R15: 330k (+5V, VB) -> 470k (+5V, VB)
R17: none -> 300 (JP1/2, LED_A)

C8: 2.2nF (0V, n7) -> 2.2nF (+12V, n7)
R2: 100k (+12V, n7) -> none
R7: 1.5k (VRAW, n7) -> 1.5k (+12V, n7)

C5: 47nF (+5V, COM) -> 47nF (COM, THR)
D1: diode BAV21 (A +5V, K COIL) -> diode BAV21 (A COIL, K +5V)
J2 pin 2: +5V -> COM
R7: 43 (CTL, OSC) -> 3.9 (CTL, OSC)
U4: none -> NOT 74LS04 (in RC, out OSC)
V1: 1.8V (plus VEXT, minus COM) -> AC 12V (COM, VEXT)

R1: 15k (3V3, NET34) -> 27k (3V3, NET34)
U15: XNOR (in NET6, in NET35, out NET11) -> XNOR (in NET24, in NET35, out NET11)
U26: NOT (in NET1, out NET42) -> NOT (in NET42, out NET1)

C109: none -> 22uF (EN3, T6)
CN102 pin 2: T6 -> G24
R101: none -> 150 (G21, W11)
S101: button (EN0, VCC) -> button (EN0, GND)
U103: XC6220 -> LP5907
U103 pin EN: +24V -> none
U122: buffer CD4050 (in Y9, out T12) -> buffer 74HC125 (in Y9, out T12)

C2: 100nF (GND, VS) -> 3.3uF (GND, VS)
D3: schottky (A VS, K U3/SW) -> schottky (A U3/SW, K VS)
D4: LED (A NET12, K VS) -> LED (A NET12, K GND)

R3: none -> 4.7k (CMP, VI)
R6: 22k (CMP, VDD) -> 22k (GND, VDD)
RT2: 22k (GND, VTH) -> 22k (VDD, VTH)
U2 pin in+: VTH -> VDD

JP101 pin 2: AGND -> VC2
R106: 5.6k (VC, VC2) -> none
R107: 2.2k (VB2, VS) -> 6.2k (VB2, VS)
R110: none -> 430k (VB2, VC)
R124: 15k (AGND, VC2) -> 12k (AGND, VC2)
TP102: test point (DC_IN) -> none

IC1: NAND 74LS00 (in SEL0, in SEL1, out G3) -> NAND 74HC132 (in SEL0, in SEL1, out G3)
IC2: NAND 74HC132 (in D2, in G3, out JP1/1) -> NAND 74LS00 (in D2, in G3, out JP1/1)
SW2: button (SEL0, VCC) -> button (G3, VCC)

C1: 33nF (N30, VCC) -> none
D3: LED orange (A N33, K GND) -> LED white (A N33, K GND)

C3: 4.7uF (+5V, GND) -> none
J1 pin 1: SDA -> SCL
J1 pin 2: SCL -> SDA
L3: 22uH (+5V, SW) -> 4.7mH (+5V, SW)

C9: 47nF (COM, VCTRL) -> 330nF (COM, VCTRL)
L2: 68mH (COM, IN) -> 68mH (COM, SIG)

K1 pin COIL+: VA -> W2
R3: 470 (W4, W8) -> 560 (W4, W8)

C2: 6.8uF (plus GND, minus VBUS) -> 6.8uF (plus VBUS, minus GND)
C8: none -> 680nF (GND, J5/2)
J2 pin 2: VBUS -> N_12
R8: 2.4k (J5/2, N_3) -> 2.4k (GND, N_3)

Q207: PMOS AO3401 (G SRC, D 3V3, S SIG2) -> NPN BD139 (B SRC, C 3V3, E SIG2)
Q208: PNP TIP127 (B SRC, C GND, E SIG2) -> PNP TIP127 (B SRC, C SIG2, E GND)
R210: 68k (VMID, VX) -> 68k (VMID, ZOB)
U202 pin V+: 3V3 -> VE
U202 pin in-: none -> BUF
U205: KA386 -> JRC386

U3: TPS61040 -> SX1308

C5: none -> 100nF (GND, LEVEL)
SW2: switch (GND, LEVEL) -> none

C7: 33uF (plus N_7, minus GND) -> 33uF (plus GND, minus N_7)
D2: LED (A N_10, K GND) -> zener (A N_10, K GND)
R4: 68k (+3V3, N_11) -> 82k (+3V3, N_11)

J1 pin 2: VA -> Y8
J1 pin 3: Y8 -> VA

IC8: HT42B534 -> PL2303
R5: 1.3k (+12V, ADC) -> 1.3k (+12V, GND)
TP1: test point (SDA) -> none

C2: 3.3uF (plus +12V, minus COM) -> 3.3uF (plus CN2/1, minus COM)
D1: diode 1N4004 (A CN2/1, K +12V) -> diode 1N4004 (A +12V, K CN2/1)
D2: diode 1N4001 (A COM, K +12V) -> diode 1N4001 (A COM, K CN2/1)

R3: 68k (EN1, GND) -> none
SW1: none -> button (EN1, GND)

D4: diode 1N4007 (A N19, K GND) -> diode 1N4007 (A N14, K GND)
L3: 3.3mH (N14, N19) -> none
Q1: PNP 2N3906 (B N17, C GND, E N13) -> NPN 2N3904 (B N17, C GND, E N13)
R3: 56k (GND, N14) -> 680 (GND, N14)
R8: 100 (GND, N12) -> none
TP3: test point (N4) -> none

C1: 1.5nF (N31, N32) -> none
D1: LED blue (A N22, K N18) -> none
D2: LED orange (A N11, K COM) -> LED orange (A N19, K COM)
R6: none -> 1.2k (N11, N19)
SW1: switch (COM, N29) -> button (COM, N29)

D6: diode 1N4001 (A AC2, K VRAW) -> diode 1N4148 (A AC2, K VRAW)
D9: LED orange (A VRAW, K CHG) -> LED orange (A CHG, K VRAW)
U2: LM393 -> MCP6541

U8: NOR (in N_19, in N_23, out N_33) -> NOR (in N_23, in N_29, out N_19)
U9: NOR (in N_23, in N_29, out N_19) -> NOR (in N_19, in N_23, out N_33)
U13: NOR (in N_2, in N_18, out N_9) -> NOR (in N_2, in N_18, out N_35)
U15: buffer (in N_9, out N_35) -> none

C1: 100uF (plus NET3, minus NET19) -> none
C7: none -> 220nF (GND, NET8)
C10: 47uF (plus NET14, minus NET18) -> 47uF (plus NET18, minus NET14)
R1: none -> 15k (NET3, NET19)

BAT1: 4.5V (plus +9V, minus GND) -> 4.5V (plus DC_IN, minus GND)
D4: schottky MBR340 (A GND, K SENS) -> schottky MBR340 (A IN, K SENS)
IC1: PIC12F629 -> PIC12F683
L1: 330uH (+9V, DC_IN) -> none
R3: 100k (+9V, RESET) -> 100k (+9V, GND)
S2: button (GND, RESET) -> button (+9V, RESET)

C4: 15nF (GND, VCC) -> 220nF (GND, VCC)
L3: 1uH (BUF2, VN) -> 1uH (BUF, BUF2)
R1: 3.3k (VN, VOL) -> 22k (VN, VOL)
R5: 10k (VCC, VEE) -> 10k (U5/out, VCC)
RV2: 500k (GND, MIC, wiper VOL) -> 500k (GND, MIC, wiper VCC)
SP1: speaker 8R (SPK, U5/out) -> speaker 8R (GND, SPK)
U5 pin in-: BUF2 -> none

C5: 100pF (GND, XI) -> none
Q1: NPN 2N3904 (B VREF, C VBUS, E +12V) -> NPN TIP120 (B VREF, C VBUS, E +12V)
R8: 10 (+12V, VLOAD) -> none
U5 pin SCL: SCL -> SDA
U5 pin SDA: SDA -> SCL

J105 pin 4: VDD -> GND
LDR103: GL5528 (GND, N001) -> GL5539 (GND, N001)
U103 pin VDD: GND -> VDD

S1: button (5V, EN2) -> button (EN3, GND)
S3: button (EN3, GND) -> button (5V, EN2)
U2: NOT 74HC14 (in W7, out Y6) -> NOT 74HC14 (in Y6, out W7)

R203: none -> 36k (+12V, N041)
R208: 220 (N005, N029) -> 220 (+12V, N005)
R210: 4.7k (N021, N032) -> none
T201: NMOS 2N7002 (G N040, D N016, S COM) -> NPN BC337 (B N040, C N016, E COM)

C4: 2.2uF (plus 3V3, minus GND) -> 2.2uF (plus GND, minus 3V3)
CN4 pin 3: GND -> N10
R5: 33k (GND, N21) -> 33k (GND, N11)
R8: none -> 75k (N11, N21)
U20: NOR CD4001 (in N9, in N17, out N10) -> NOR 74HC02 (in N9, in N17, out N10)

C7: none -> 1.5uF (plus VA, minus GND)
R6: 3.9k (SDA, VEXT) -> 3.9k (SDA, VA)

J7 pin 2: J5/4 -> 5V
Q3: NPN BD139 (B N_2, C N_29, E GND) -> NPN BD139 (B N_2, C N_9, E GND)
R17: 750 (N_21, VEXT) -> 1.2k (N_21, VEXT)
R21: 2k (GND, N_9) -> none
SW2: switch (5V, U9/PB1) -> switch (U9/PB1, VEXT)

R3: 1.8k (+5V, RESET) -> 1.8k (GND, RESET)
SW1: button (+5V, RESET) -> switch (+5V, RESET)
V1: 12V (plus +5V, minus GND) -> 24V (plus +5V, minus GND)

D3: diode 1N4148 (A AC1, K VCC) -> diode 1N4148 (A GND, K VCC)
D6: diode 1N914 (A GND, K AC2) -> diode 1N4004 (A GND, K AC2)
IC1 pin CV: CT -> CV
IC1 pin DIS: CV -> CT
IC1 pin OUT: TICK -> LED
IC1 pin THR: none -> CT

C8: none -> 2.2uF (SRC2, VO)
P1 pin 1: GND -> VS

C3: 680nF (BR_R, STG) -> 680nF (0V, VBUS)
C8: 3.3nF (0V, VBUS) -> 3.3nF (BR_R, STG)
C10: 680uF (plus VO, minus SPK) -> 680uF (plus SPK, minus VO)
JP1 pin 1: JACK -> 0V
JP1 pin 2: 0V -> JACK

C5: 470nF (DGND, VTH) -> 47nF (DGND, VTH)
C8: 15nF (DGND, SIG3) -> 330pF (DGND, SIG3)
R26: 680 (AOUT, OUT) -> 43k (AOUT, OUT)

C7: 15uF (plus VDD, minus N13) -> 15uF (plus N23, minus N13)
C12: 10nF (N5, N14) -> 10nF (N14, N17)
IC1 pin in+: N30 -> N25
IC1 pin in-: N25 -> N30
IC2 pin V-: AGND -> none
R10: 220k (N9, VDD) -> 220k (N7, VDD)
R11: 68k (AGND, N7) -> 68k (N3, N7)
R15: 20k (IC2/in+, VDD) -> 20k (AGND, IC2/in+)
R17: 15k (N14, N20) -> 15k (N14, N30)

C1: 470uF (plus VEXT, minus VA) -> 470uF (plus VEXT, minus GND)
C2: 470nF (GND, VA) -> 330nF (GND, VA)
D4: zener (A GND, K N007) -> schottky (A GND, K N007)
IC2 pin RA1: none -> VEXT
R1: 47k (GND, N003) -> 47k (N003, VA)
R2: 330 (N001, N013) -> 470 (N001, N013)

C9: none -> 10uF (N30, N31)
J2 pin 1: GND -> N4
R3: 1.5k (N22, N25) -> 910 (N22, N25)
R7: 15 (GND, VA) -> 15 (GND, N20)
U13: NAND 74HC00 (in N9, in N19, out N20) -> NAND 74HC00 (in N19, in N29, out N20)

### What you are asked to do
Your answer should consist of the lines of the listing that contain "buffer", copied as they stand.

### Solution to this problem
U122: buffer CD4050 (in Y9, out T12) -> buffer 74HC125 (in Y9, out T12)
U15: buffer (in N_9, out N_35) -> none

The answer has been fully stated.